━━ Entries shown
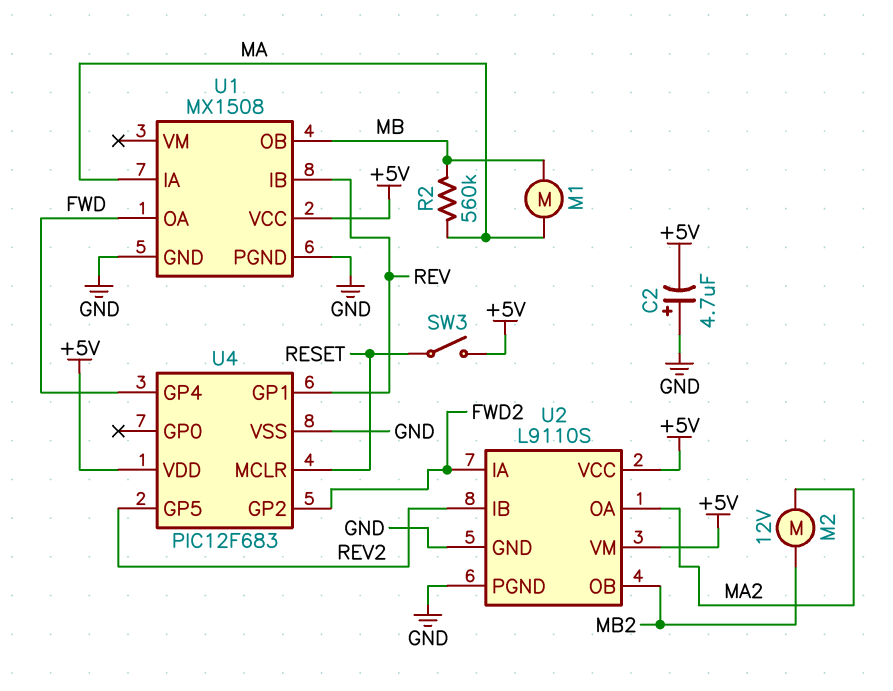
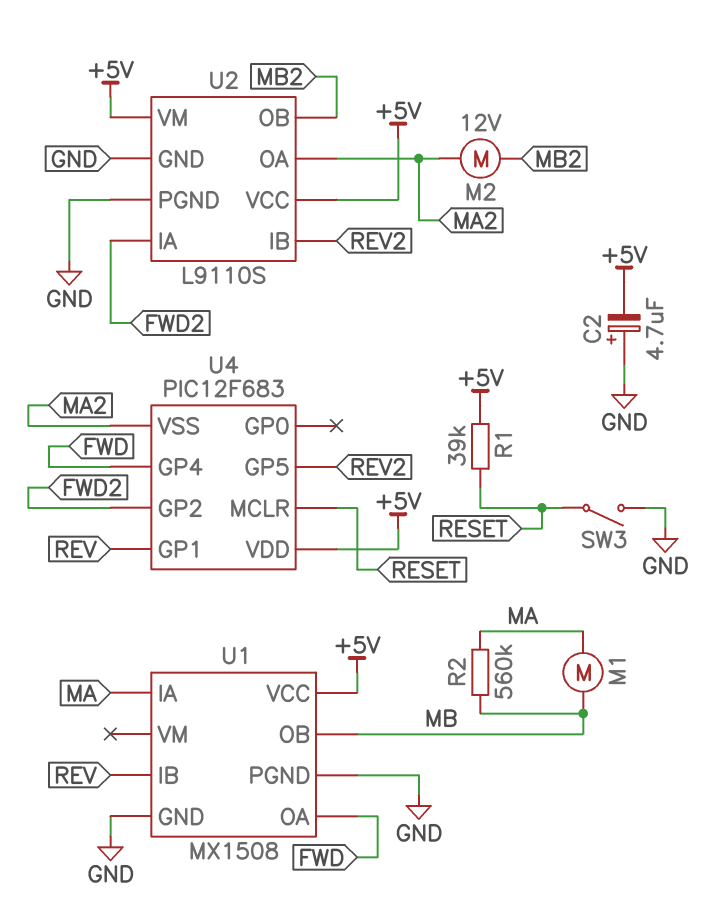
R1: none -> 39k (+5V, RESET)
SW3: switch (+5V, RESET) -> switch (GND, RESET)
U4 pin VSS: GND -> MA2

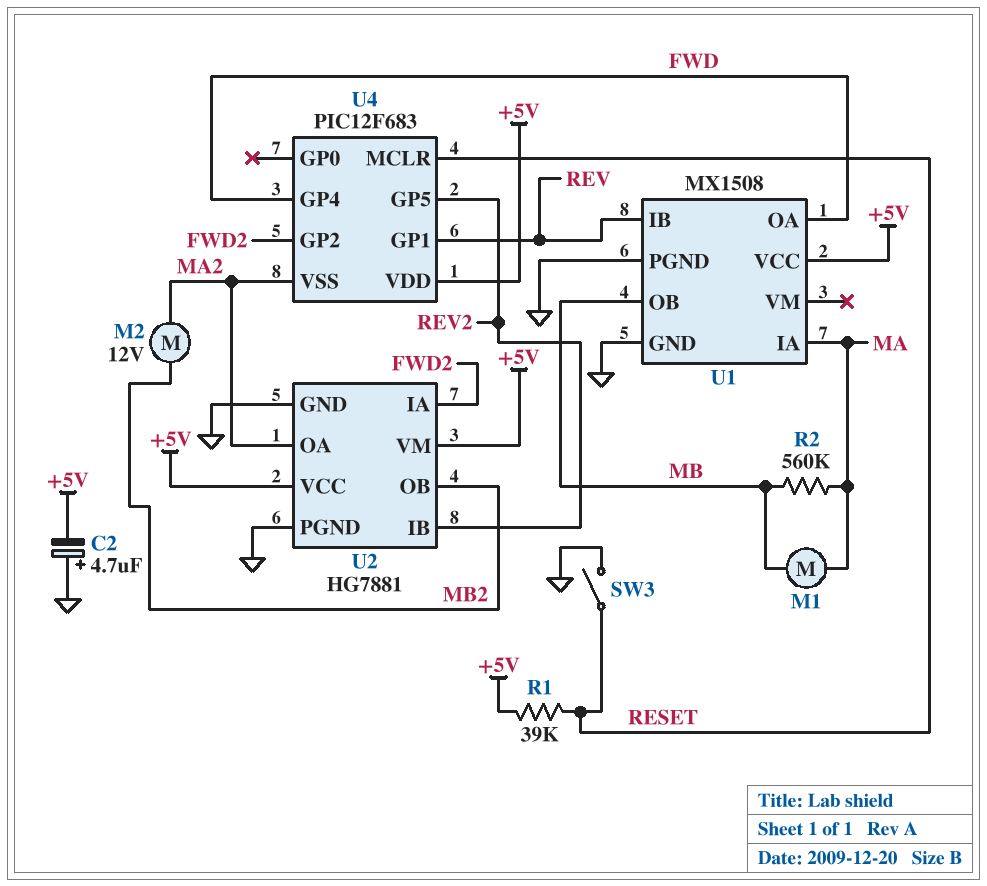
U2: L9110S -> HG7881

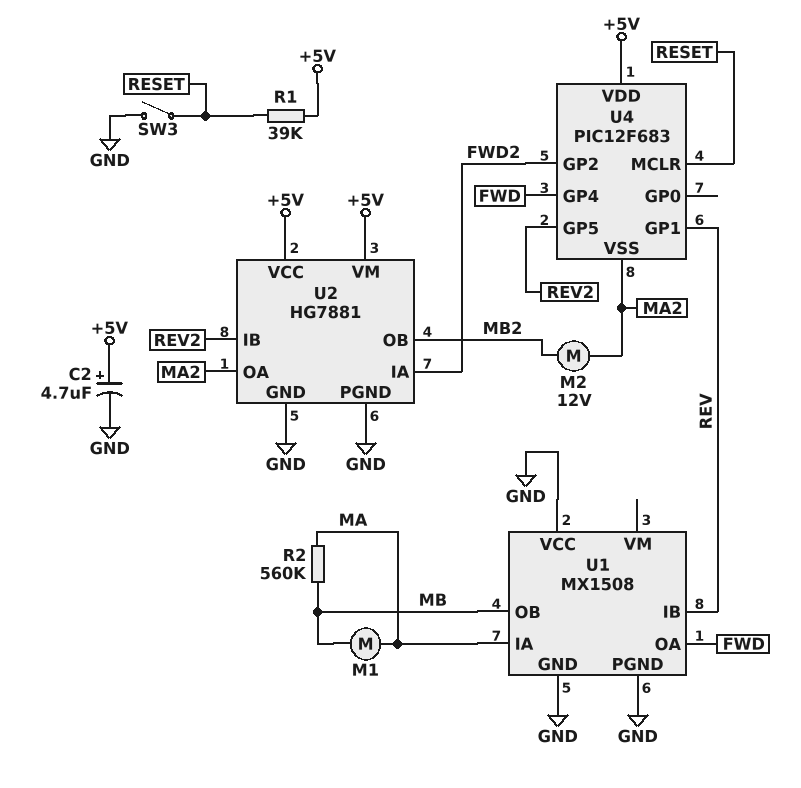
C2: 4.7uF (plus GND, minus +5V) -> 4.7uF (plus +5V, minus GND)
U1 pin VCC: +5V -> GND

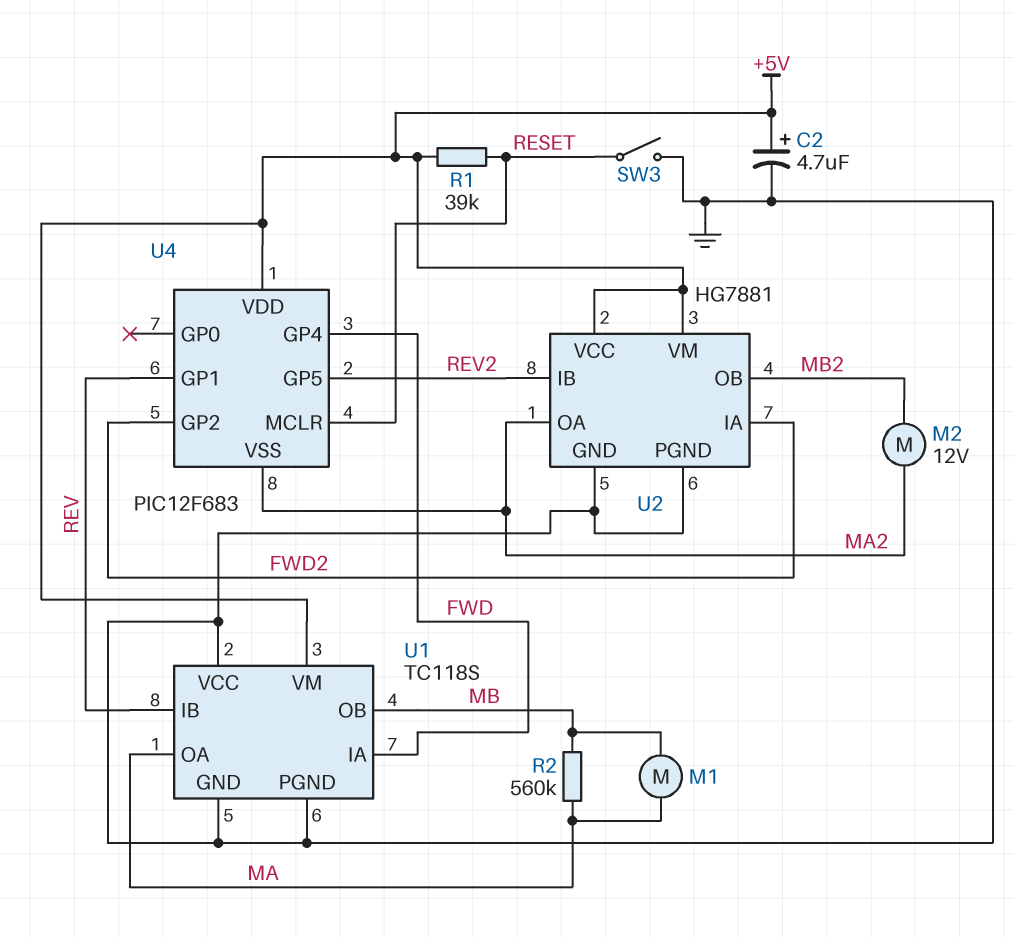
U1: MX1508 -> TC118S
U1 pin IA: MA -> FWD
U1 pin OA: FWD -> MA
U1 pin VM: none -> +5V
━━━━
**Your objective:** Go through the entries above and output them exactly, without pictures.

**Solved problem:**
R1: none -> 39k (+5V, RESET)
SW3: switch (+5V, RESET) -> switch (GND, RESET)
U4 pin VSS: GND -> MA2

U2: L9110S -> HG7881

C2: 4.7uF (plus GND, minus +5V) -> 4.7uF (plus +5V, minus GND)
U1 pin VCC: +5V -> GND

U1: MX1508 -> TC118S
U1 pin IA: MA -> FWD
U1 pin OA: FWD -> MA
U1 pin VM: none -> +5V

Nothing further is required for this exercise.